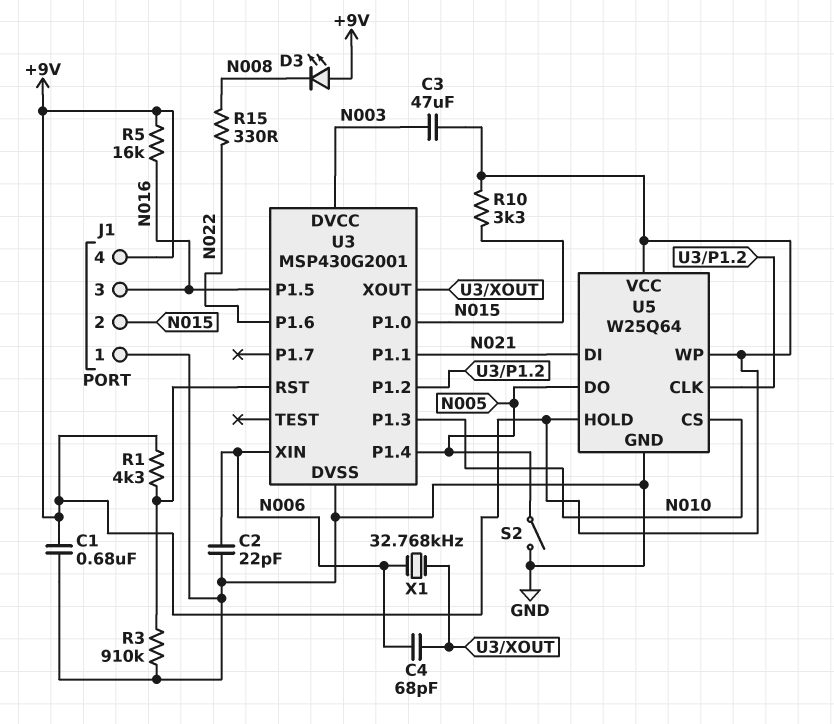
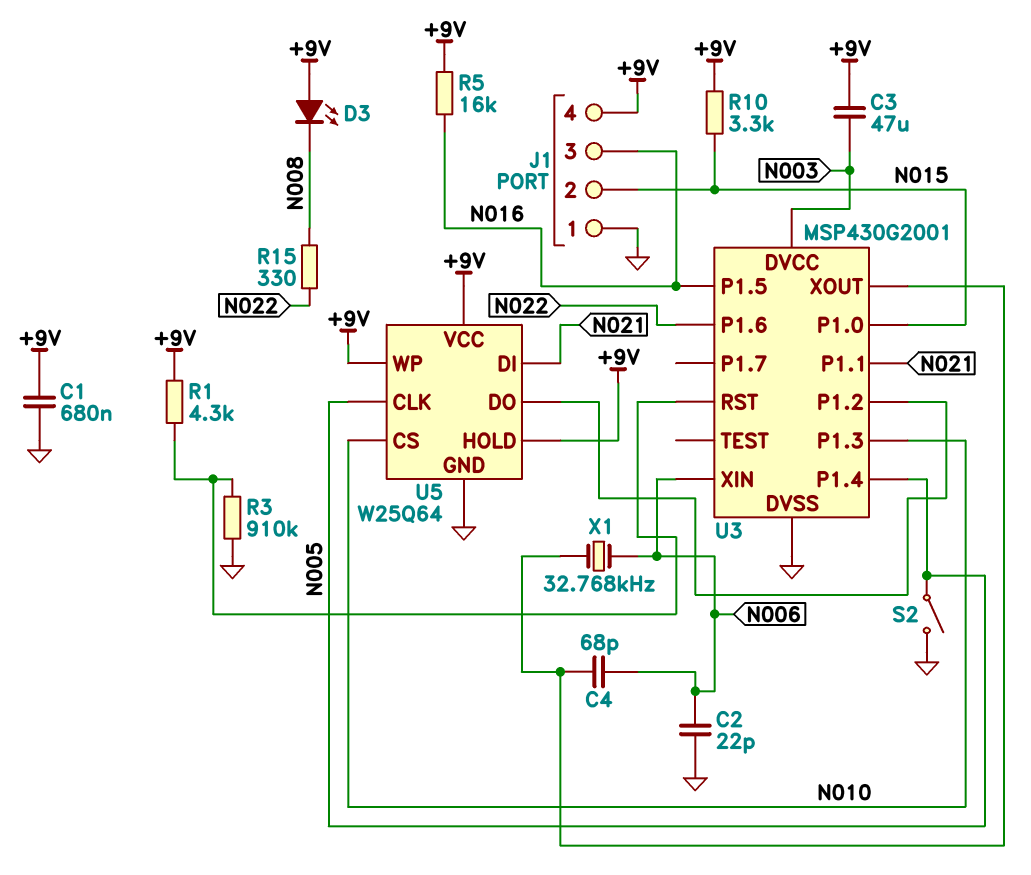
U5 pin CLK: U3/P1.2 -> N005
U5 pin DO: N005 -> U3/P1.2

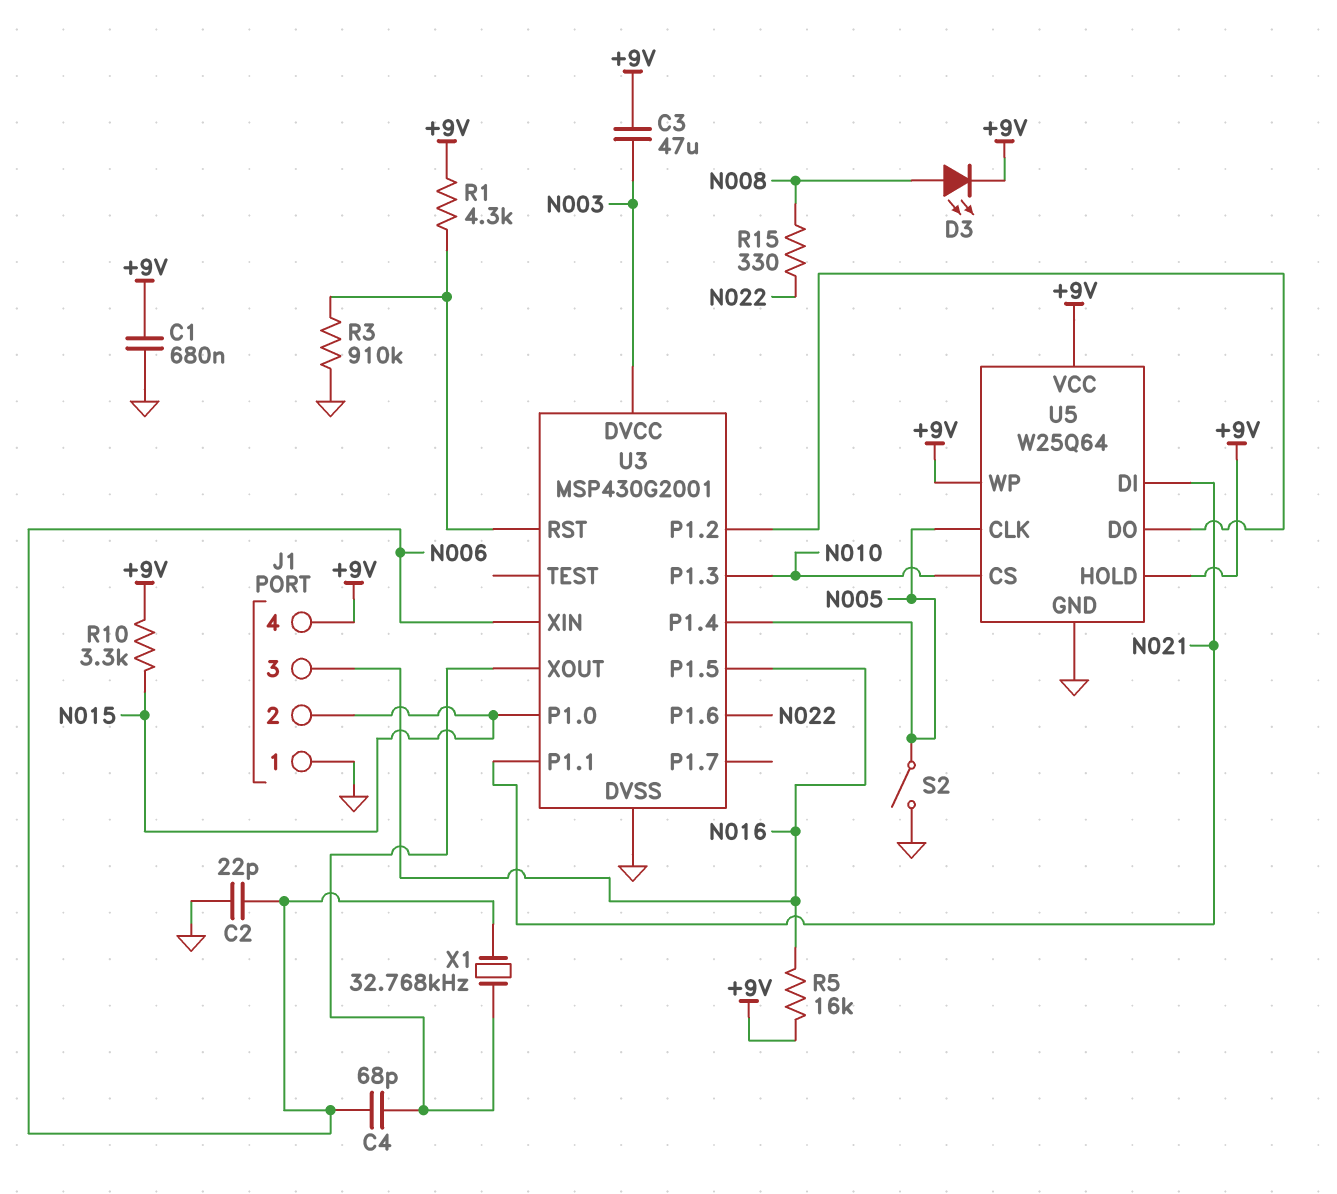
D3: LED (A +9V, K N008) -> LED (A N008, K +9V)

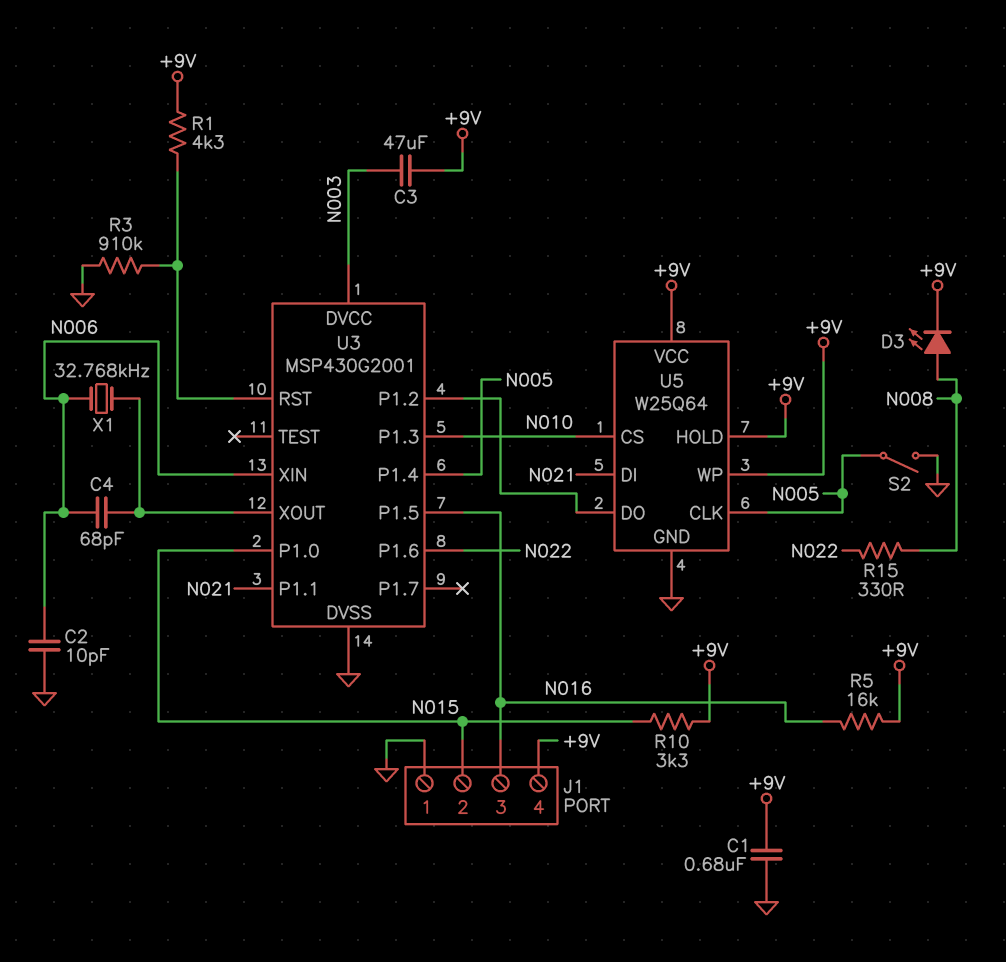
C2: 22pF (GND, N006) -> 10pF (GND, N006)

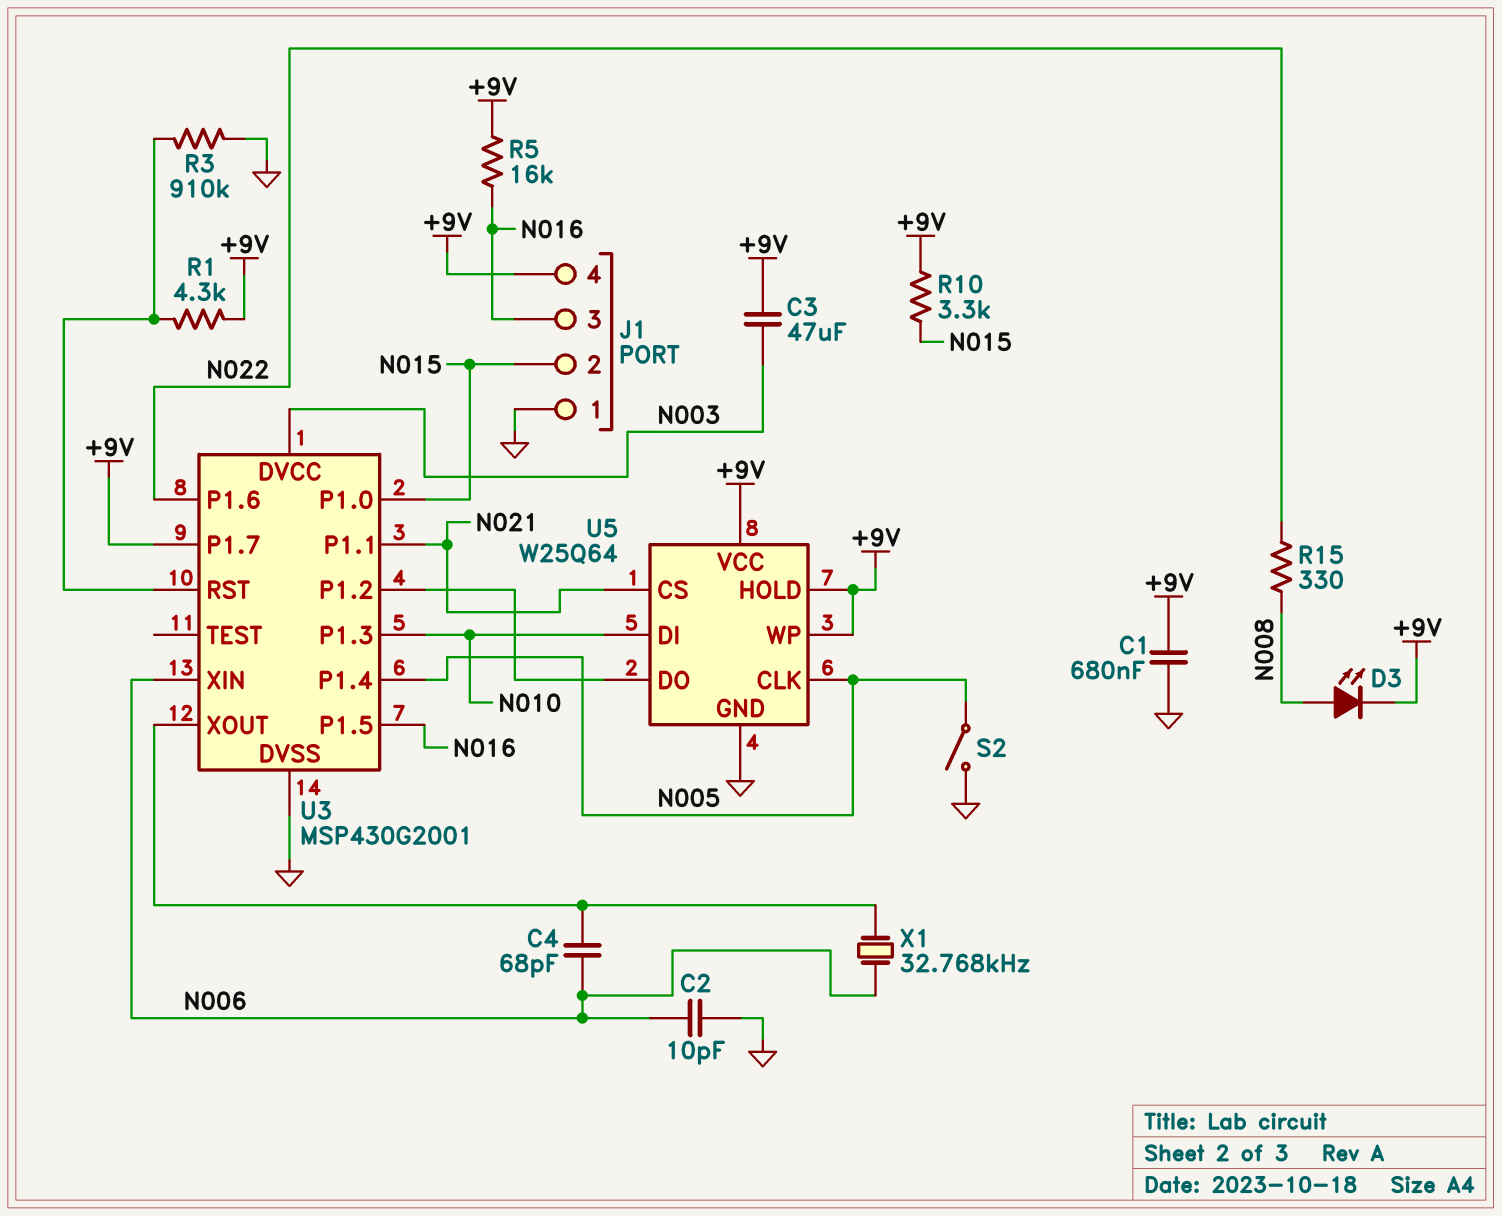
U3 pin P1.7: none -> +9V
U5 pin CS: N010 -> N021
U5 pin DI: N021 -> N010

======

What this task involves — The response must restate exactly the lines from the one containing "D3: LED (A +9V, K" through the end of the records above and must leave out all pictures.

Completed task —
D3: LED (A +9V, K N008) -> LED (A N008, K +9V)

C2: 22pF (GND, N006) -> 10pF (GND, N006)

U3 pin P1.7: none -> +9V
U5 pin CS: N010 -> N021
U5 pin DI: N021 -> N010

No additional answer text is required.